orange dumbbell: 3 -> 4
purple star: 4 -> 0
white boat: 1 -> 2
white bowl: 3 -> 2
-------
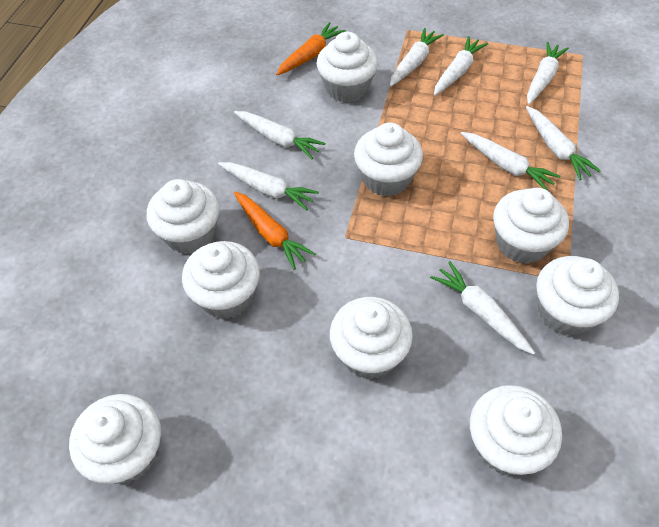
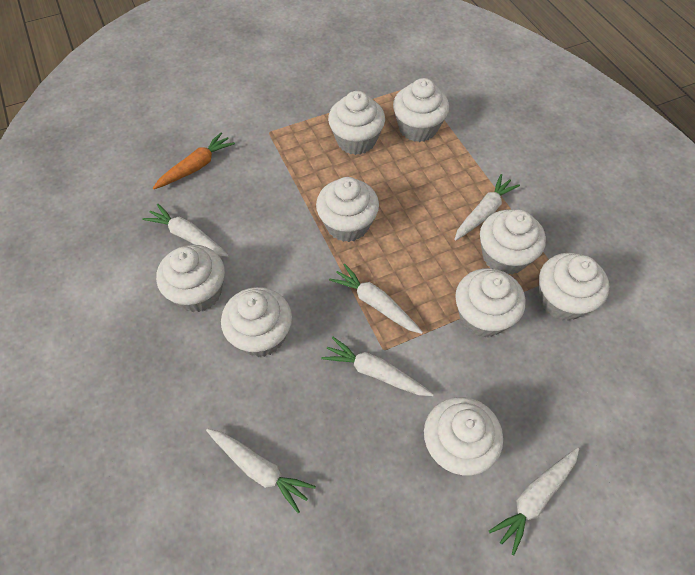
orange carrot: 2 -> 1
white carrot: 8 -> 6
-------
> _What to work on_:
I would like the number of lines in the material above that contain the string "white", with no other words in the reply.

> _Result_:
3